• INPUT DATA

┏━━

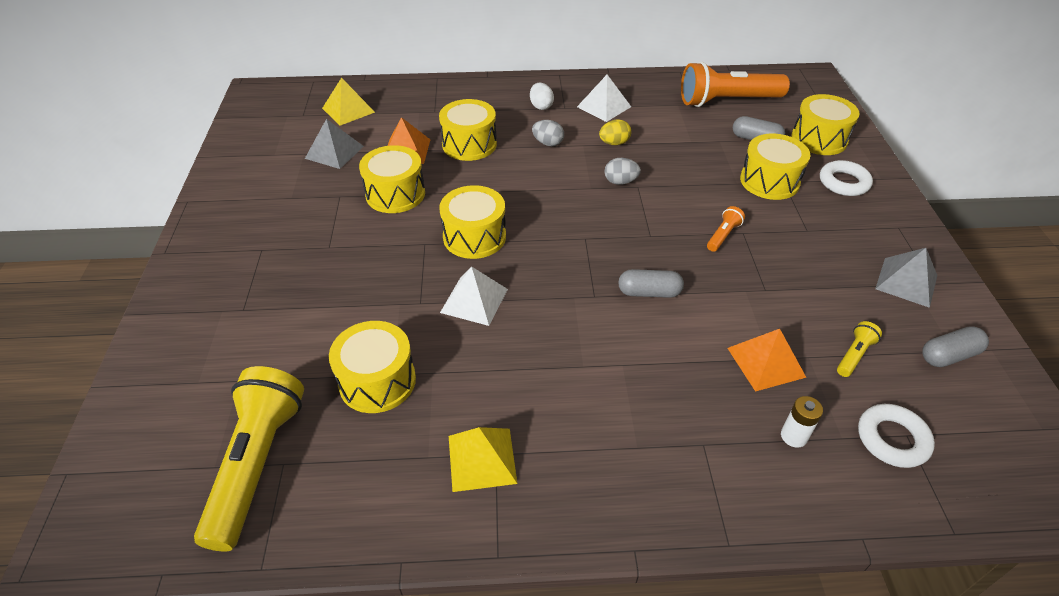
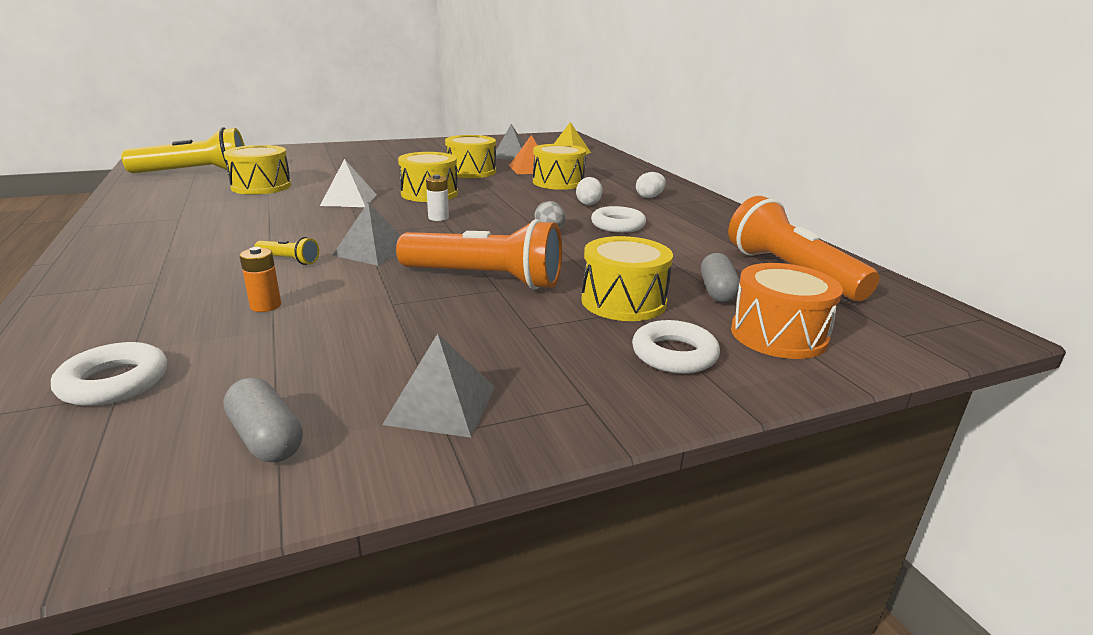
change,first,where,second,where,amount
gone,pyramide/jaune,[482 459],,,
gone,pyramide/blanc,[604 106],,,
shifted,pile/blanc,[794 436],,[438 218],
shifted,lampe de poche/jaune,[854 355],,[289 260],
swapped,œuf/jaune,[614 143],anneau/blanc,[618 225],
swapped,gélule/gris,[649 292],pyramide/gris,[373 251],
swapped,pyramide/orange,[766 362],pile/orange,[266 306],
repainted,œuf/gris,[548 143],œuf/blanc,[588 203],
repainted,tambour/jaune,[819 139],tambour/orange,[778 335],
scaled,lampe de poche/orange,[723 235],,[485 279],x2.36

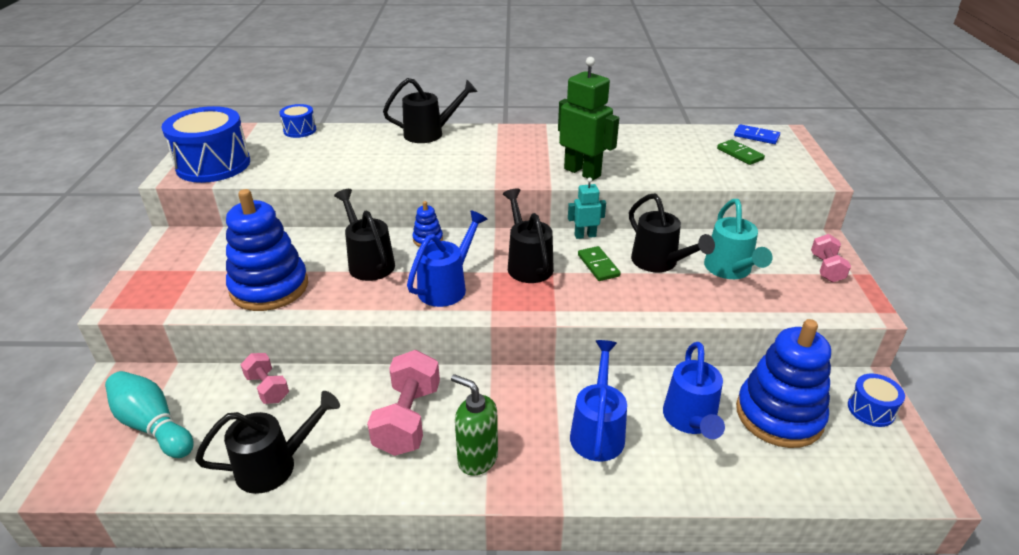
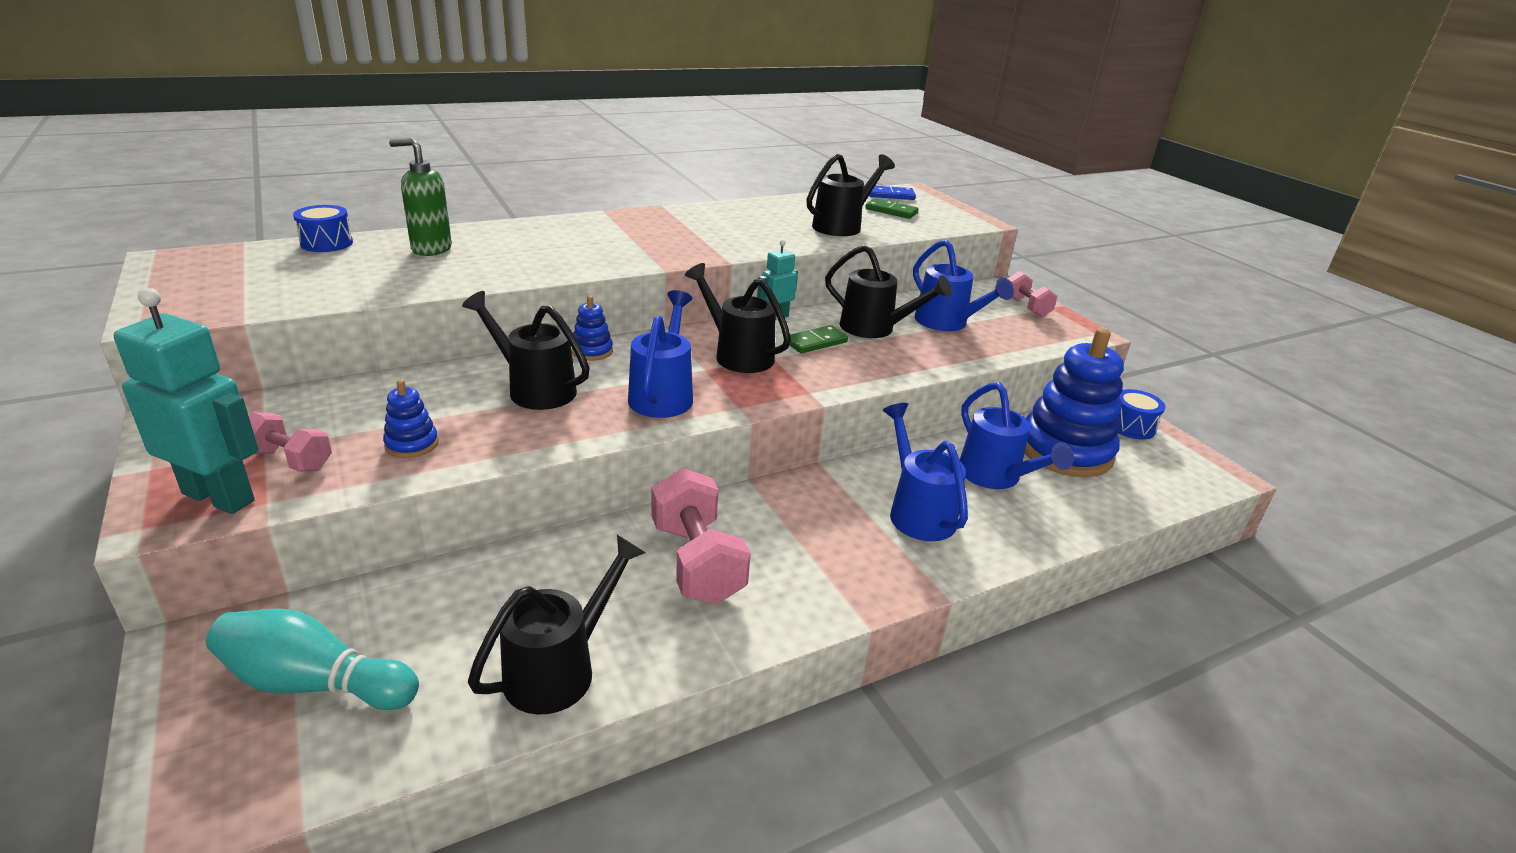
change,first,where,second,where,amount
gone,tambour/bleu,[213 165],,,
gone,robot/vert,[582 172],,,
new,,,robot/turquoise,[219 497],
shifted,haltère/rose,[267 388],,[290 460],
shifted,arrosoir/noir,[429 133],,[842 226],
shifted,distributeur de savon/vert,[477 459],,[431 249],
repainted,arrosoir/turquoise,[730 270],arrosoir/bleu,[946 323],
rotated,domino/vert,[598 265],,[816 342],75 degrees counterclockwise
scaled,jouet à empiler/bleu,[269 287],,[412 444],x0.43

┗━━

• WHAT THIS TASK INVOLVES
Check each line in the records above for the word "blanc". Return those that have it.

• RESPONSE
gone,pyramide/blanc,[604 106],,,
shifted,pile/blanc,[794 436],,[438 218],
swapped,œuf/jaune,[614 143],anneau/blanc,[618 225],
repainted,œuf/gris,[548 143],œuf/blanc,[588 203],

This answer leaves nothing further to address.